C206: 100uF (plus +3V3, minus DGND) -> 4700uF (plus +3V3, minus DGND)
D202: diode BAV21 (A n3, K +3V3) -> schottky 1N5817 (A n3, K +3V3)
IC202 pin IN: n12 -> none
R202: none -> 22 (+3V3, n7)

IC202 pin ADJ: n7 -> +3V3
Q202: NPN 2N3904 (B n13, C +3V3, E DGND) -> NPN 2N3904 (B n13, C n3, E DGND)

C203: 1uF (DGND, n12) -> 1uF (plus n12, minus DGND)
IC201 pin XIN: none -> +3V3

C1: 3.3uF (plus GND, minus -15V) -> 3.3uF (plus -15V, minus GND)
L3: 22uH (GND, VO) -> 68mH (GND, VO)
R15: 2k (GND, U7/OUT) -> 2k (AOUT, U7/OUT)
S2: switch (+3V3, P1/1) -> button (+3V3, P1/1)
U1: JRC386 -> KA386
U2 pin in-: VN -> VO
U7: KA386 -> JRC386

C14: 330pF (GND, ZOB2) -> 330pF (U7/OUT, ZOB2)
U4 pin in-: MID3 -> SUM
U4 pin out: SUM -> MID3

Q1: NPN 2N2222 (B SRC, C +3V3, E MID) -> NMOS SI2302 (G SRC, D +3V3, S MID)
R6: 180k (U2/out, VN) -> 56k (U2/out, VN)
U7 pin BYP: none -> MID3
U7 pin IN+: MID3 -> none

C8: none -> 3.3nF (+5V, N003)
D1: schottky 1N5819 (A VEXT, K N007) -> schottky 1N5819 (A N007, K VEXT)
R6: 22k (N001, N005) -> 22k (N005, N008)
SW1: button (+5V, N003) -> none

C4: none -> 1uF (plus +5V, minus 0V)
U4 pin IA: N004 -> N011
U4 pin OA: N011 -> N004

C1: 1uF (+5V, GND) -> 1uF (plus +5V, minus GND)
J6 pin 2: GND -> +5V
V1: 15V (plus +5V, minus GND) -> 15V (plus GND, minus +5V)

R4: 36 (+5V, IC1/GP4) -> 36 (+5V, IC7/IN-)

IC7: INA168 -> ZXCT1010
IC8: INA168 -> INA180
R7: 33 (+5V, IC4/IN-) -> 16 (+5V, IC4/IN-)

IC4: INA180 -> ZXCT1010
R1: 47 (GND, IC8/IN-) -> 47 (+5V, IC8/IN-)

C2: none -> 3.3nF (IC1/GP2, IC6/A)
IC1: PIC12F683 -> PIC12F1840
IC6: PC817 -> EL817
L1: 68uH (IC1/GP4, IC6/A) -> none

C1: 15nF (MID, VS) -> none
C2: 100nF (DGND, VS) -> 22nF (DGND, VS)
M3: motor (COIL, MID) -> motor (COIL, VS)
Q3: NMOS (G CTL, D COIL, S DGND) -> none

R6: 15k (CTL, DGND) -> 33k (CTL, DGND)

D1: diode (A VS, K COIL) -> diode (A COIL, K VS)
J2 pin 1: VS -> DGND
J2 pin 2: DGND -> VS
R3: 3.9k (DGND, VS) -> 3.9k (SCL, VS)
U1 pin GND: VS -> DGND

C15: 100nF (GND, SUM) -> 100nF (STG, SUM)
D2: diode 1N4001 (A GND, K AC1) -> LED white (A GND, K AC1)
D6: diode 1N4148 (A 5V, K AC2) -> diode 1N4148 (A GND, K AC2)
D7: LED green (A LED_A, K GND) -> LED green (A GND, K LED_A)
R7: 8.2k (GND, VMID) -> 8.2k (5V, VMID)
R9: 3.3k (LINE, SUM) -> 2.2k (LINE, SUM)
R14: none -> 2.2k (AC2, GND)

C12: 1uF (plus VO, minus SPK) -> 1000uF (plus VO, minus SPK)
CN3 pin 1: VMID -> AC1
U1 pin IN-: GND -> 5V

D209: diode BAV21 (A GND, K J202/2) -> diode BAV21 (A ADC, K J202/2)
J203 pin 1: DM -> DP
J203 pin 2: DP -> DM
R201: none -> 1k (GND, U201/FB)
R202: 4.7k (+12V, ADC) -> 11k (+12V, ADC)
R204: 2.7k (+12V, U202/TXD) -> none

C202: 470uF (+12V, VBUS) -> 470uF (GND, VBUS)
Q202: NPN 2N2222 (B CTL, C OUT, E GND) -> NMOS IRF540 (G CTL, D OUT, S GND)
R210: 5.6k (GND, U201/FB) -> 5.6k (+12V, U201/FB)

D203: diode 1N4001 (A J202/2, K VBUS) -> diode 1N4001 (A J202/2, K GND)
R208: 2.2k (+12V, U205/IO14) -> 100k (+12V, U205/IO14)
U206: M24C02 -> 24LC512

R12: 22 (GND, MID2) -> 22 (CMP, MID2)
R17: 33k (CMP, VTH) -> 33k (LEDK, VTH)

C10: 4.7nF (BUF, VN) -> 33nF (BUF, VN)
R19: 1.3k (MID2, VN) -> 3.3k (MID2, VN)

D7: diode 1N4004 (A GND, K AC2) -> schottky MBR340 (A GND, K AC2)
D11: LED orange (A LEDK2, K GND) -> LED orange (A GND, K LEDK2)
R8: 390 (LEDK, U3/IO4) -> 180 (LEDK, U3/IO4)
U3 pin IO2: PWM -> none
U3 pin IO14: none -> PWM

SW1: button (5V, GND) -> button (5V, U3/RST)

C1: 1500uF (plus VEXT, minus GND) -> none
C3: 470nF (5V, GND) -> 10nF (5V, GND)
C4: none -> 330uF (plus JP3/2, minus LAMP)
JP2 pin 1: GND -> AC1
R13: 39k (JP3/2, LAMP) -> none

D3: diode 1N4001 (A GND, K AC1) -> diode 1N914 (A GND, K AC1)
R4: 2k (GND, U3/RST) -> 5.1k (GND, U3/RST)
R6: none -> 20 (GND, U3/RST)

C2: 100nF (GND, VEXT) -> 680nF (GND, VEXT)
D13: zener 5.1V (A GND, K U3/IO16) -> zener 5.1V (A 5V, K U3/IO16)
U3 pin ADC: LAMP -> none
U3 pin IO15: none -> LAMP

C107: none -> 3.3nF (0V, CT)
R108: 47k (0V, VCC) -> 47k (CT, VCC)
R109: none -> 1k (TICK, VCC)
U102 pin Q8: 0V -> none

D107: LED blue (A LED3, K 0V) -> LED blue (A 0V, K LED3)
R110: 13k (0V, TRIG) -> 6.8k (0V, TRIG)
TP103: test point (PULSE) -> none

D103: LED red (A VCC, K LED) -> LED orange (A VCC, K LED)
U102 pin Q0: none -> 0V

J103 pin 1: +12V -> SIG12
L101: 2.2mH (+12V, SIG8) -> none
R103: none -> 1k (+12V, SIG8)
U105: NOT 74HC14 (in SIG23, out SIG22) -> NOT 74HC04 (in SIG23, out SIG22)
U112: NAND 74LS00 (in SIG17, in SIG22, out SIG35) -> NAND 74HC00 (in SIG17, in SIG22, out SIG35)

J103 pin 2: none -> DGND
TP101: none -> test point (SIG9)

══════

EXERCISE REQUIREMENTS: Line by line, give the material above again exactly.

EXERCISE OUTPUT:
C206: 100uF (plus +3V3, minus DGND) -> 4700uF (plus +3V3, minus DGND)
D202: diode BAV21 (A n3, K +3V3) -> schottky 1N5817 (A n3, K +3V3)
IC202 pin IN: n12 -> none
R202: none -> 22 (+3V3, n7)

IC202 pin ADJ: n7 -> +3V3
Q202: NPN 2N3904 (B n13, C +3V3, E DGND) -> NPN 2N3904 (B n13, C n3, E DGND)

C203: 1uF (DGND, n12) -> 1uF (plus n12, minus DGND)
IC201 pin XIN: none -> +3V3

C1: 3.3uF (plus GND, minus -15V) -> 3.3uF (plus -15V, minus GND)
L3: 22uH (GND, VO) -> 68mH (GND, VO)
R15: 2k (GND, U7/OUT) -> 2k (AOUT, U7/OUT)
S2: switch (+3V3, P1/1) -> button (+3V3, P1/1)
U1: JRC386 -> KA386
U2 pin in-: VN -> VO
U7: KA386 -> JRC386

C14: 330pF (GND, ZOB2) -> 330pF (U7/OUT, ZOB2)
U4 pin in-: MID3 -> SUM
U4 pin out: SUM -> MID3

Q1: NPN 2N2222 (B SRC, C +3V3, E MID) -> NMOS SI2302 (G SRC, D +3V3, S MID)
R6: 180k (U2/out, VN) -> 56k (U2/out, VN)
U7 pin BYP: none -> MID3
U7 pin IN+: MID3 -> none

C8: none -> 3.3nF (+5V, N003)
D1: schottky 1N5819 (A VEXT, K N007) -> schottky 1N5819 (A N007, K VEXT)
R6: 22k (N001, N005) -> 22k (N005, N008)
SW1: button (+5V, N003) -> none

C4: none -> 1uF (plus +5V, minus 0V)
U4 pin IA: N004 -> N011
U4 pin OA: N011 -> N004

C1: 1uF (+5V, GND) -> 1uF (plus +5V, minus GND)
J6 pin 2: GND -> +5V
V1: 15V (plus +5V, minus GND) -> 15V (plus GND, minus +5V)

R4: 36 (+5V, IC1/GP4) -> 36 (+5V, IC7/IN-)

IC7: INA168 -> ZXCT1010
IC8: INA168 -> INA180
R7: 33 (+5V, IC4/IN-) -> 16 (+5V, IC4/IN-)

IC4: INA180 -> ZXCT1010
R1: 47 (GND, IC8/IN-) -> 47 (+5V, IC8/IN-)

C2: none -> 3.3nF (IC1/GP2, IC6/A)
IC1: PIC12F683 -> PIC12F1840
IC6: PC817 -> EL817
L1: 68uH (IC1/GP4, IC6/A) -> none

C1: 15nF (MID, VS) -> none
C2: 100nF (DGND, VS) -> 22nF (DGND, VS)
M3: motor (COIL, MID) -> motor (COIL, VS)
Q3: NMOS (G CTL, D COIL, S DGND) -> none

R6: 15k (CTL, DGND) -> 33k (CTL, DGND)

D1: diode (A VS, K COIL) -> diode (A COIL, K VS)
J2 pin 1: VS -> DGND
J2 pin 2: DGND -> VS
R3: 3.9k (DGND, VS) -> 3.9k (SCL, VS)
U1 pin GND: VS -> DGND

C15: 100nF (GND, SUM) -> 100nF (STG, SUM)
D2: diode 1N4001 (A GND, K AC1) -> LED white (A GND, K AC1)
D6: diode 1N4148 (A 5V, K AC2) -> diode 1N4148 (A GND, K AC2)
D7: LED green (A LED_A, K GND) -> LED green (A GND, K LED_A)
R7: 8.2k (GND, VMID) -> 8.2k (5V, VMID)
R9: 3.3k (LINE, SUM) -> 2.2k (LINE, SUM)
R14: none -> 2.2k (AC2, GND)

C12: 1uF (plus VO, minus SPK) -> 1000uF (plus VO, minus SPK)
CN3 pin 1: VMID -> AC1
U1 pin IN-: GND -> 5V

D209: diode BAV21 (A GND, K J202/2) -> diode BAV21 (A ADC, K J202/2)
J203 pin 1: DM -> DP
J203 pin 2: DP -> DM
R201: none -> 1k (GND, U201/FB)
R202: 4.7k (+12V, ADC) -> 11k (+12V, ADC)
R204: 2.7k (+12V, U202/TXD) -> none

C202: 470uF (+12V, VBUS) -> 470uF (GND, VBUS)
Q202: NPN 2N2222 (B CTL, C OUT, E GND) -> NMOS IRF540 (G CTL, D OUT, S GND)
R210: 5.6k (GND, U201/FB) -> 5.6k (+12V, U201/FB)

D203: diode 1N4001 (A J202/2, K VBUS) -> diode 1N4001 (A J202/2, K GND)
R208: 2.2k (+12V, U205/IO14) -> 100k (+12V, U205/IO14)
U206: M24C02 -> 24LC512

R12: 22 (GND, MID2) -> 22 (CMP, MID2)
R17: 33k (CMP, VTH) -> 33k (LEDK, VTH)

C10: 4.7nF (BUF, VN) -> 33nF (BUF, VN)
R19: 1.3k (MID2, VN) -> 3.3k (MID2, VN)

D7: diode 1N4004 (A GND, K AC2) -> schottky MBR340 (A GND, K AC2)
D11: LED orange (A LEDK2, K GND) -> LED orange (A GND, K LEDK2)
R8: 390 (LEDK, U3/IO4) -> 180 (LEDK, U3/IO4)
U3 pin IO2: PWM -> none
U3 pin IO14: none -> PWM

SW1: button (5V, GND) -> button (5V, U3/RST)

C1: 1500uF (plus VEXT, minus GND) -> none
C3: 470nF (5V, GND) -> 10nF (5V, GND)
C4: none -> 330uF (plus JP3/2, minus LAMP)
JP2 pin 1: GND -> AC1
R13: 39k (JP3/2, LAMP) -> none

D3: diode 1N4001 (A GND, K AC1) -> diode 1N914 (A GND, K AC1)
R4: 2k (GND, U3/RST) -> 5.1k (GND, U3/RST)
R6: none -> 20 (GND, U3/RST)

C2: 100nF (GND, VEXT) -> 680nF (GND, VEXT)
D13: zener 5.1V (A GND, K U3/IO16) -> zener 5.1V (A 5V, K U3/IO16)
U3 pin ADC: LAMP -> none
U3 pin IO15: none -> LAMP

C107: none -> 3.3nF (0V, CT)
R108: 47k (0V, VCC) -> 47k (CT, VCC)
R109: none -> 1k (TICK, VCC)
U102 pin Q8: 0V -> none

D107: LED blue (A LED3, K 0V) -> LED blue (A 0V, K LED3)
R110: 13k (0V, TRIG) -> 6.8k (0V, TRIG)
TP103: test point (PULSE) -> none

D103: LED red (A VCC, K LED) -> LED orange (A VCC, K LED)
U102 pin Q0: none -> 0V

J103 pin 1: +12V -> SIG12
L101: 2.2mH (+12V, SIG8) -> none
R103: none -> 1k (+12V, SIG8)
U105: NOT 74HC14 (in SIG23, out SIG22) -> NOT 74HC04 (in SIG23, out SIG22)
U112: NAND 74LS00 (in SIG17, in SIG22, out SIG35) -> NAND 74HC00 (in SIG17, in SIG22, out SIG35)

J103 pin 2: none -> DGND
TP101: none -> test point (SIG9)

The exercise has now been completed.